_Instructions for the task_.
The whole listing, pictures aside, should be reproduced exactly.

_Data supplied_.
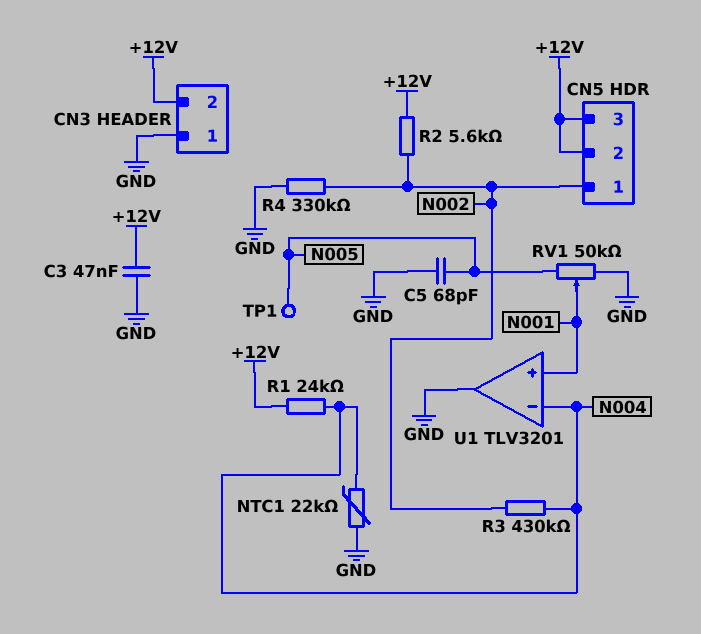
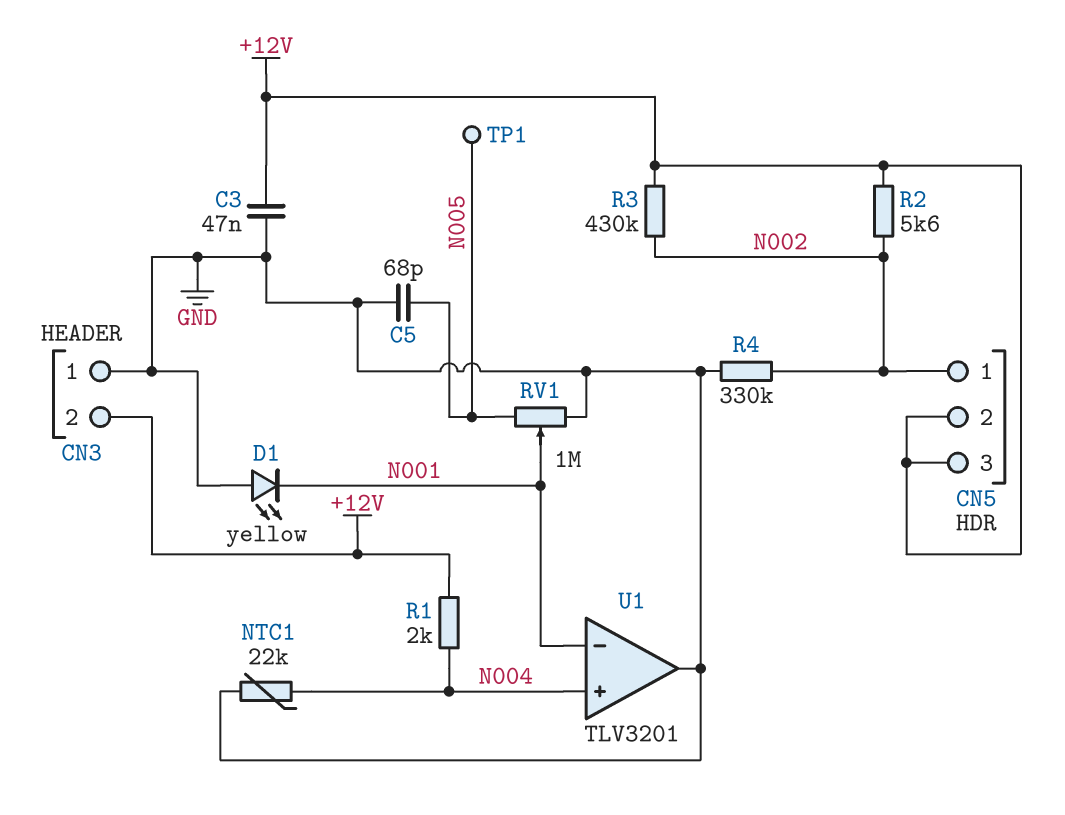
D1: none -> LED yellow (A GND, K N001)
R1: 24k (+12V, N004) -> 2k (+12V, N004)
R3: 430k (N002, N004) -> 430k (+12V, N002)
RV1: 50k (GND, N005, wiper N001) -> 1M (GND, N005, wiper N001)
U1 pin in+: N001 -> N004
U1 pin in-: N004 -> N001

_Exercise output_.
D1: none -> LED yellow (A GND, K N001)
R1: 24k (+12V, N004) -> 2k (+12V, N004)
R3: 430k (N002, N004) -> 430k (+12V, N002)
RV1: 50k (GND, N005, wiper N001) -> 1M (GND, N005, wiper N001)
U1 pin in+: N001 -> N004
U1 pin in-: N004 -> N001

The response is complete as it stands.